**Problem details:**
Would you return the data exactly as given, except for its pictures?

**Records supplied:**
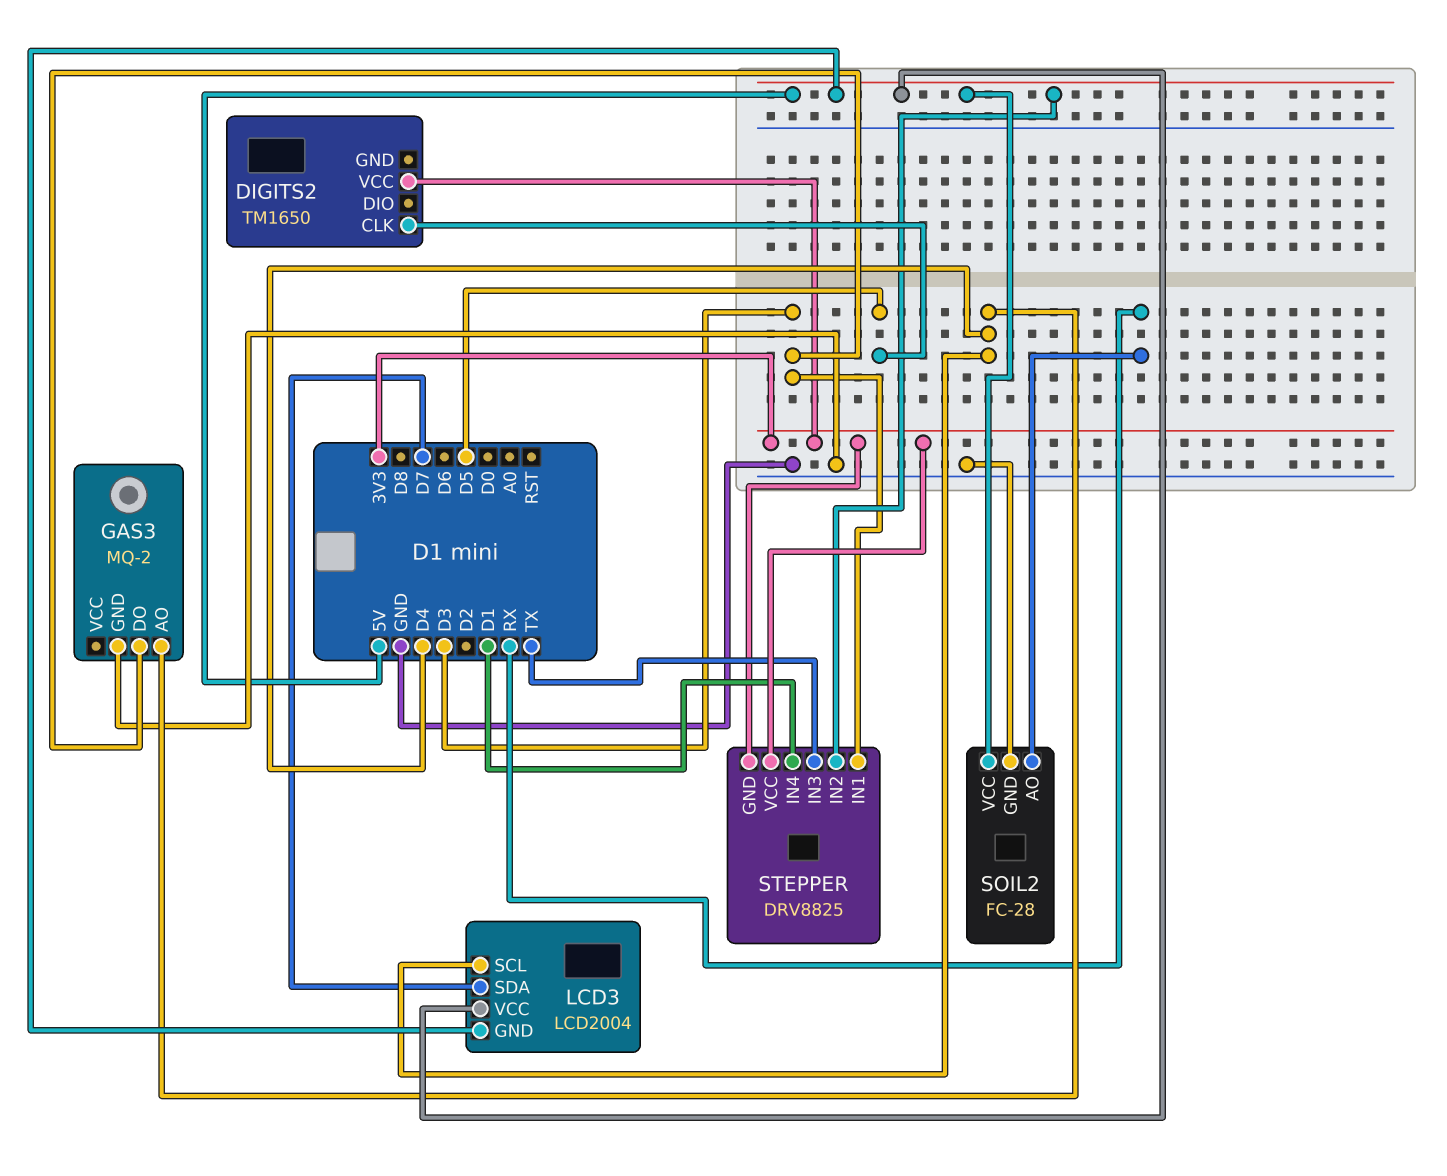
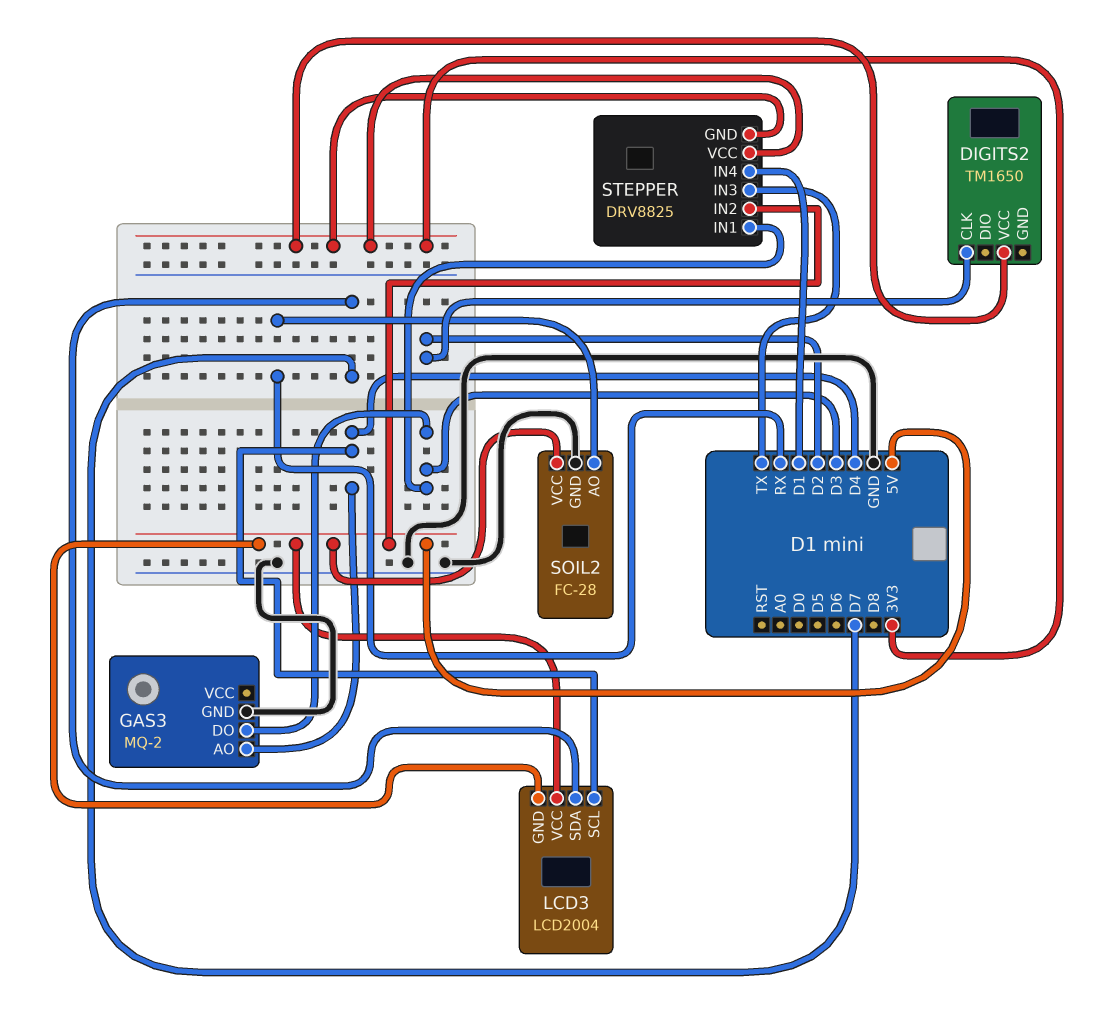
DIGITS2 pin CLK: D5 -> D2

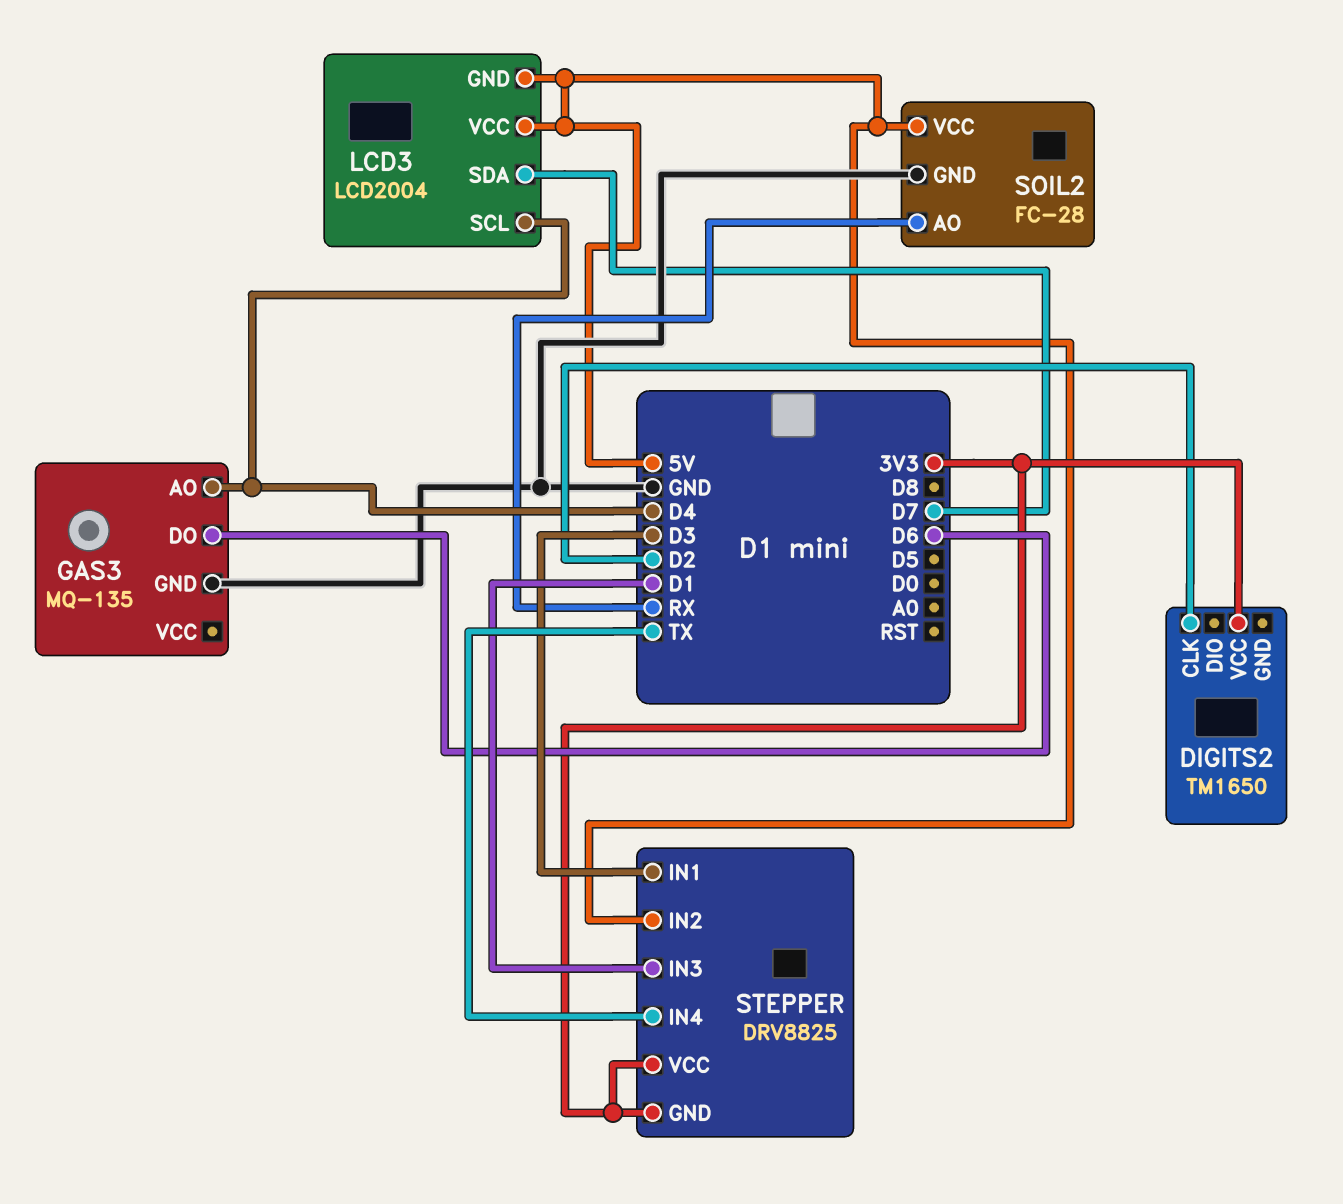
GAS3: MQ-2 -> MQ-135
GAS3 pin DO: D3 -> D6
STEPPER pin IN3: TX -> D1
STEPPER pin IN4: D1 -> TX

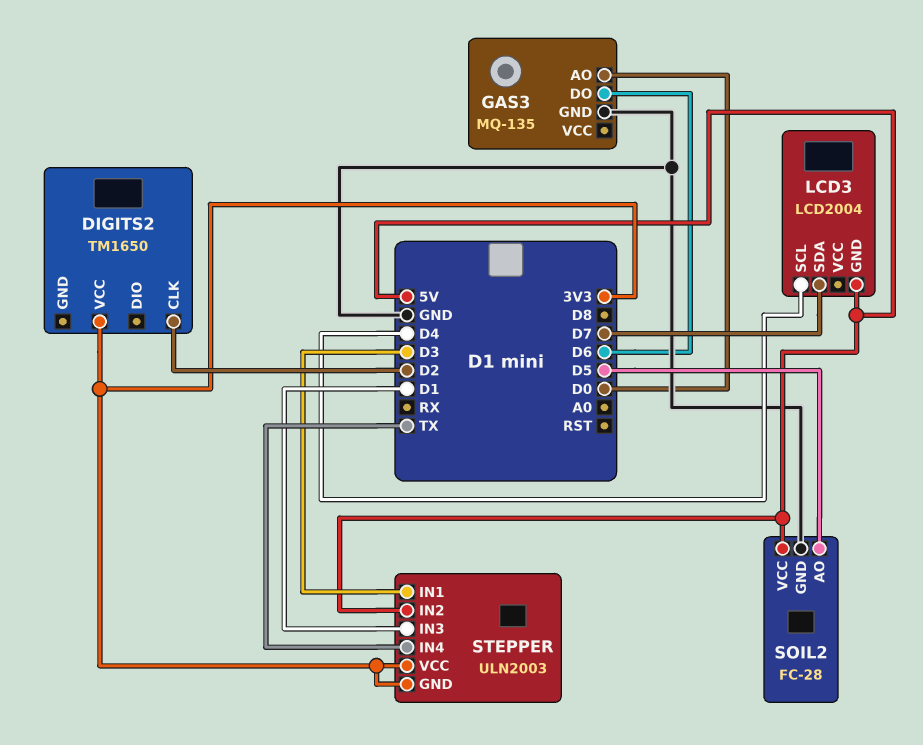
GAS3 pin AO: D4 -> D0
LCD3 pin VCC: 5V -> none
SOIL2 pin AO: RX -> D5
STEPPER: DRV8825 -> ULN2003

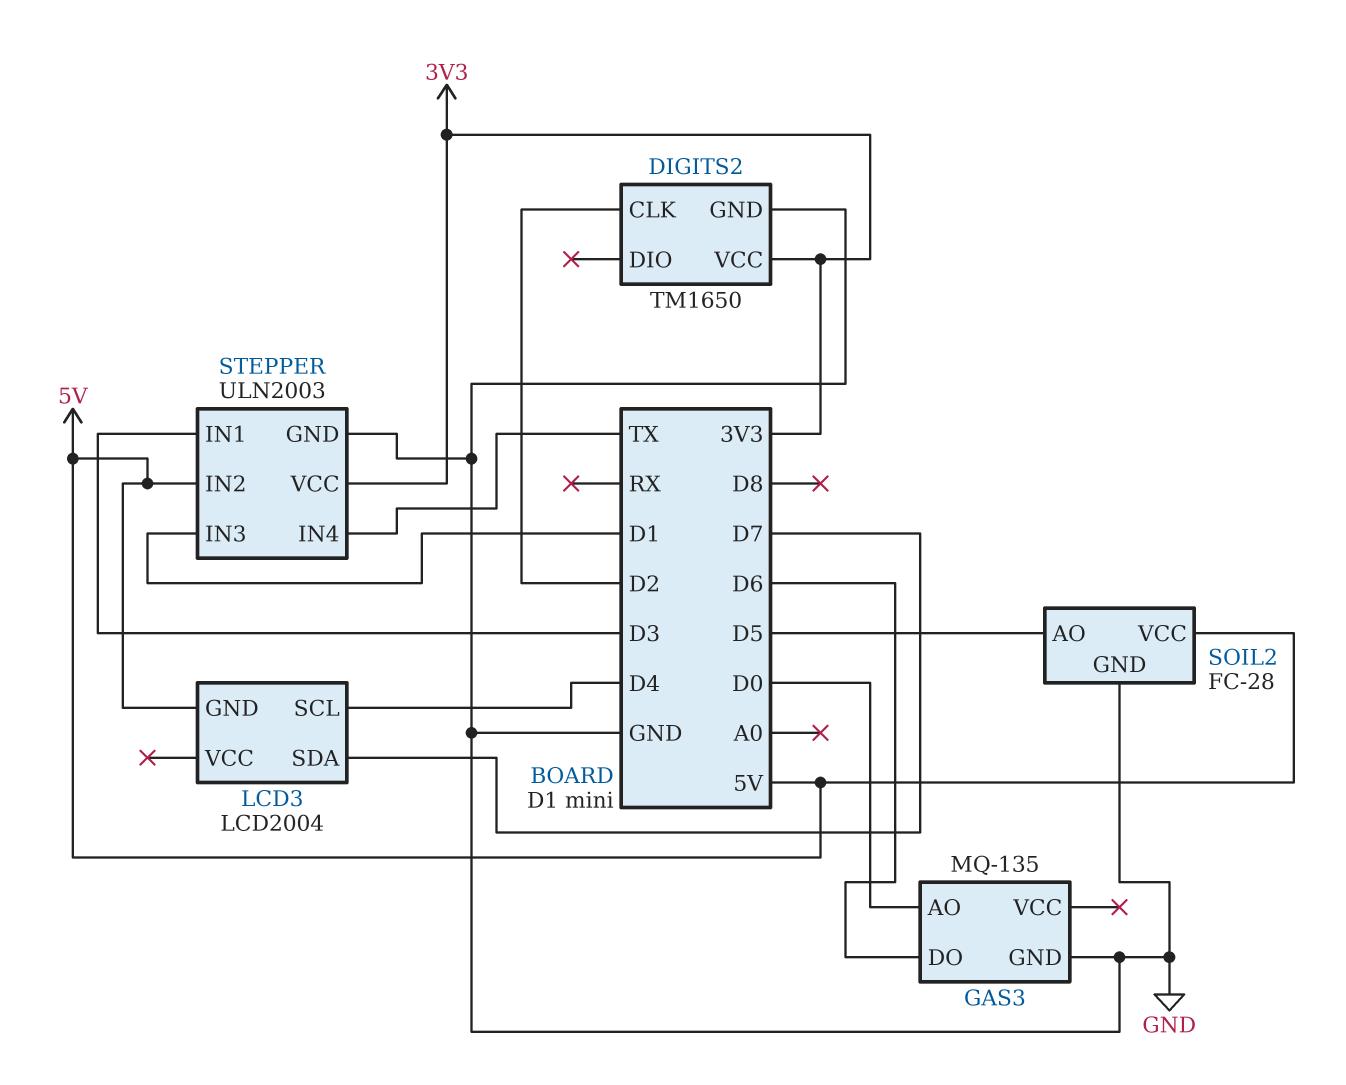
DIGITS2 pin GND: none -> GND
STEPPER pin GND: 3V3 -> GND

**Answer section:**
DIGITS2 pin CLK: D5 -> D2

GAS3: MQ-2 -> MQ-135
GAS3 pin DO: D3 -> D6
STEPPER pin IN3: TX -> D1
STEPPER pin IN4: D1 -> TX

GAS3 pin AO: D4 -> D0
LCD3 pin VCC: 5V -> none
SOIL2 pin AO: RX -> D5
STEPPER: DRV8825 -> ULN2003

DIGITS2 pin GND: none -> GND
STEPPER pin GND: 3V3 -> GND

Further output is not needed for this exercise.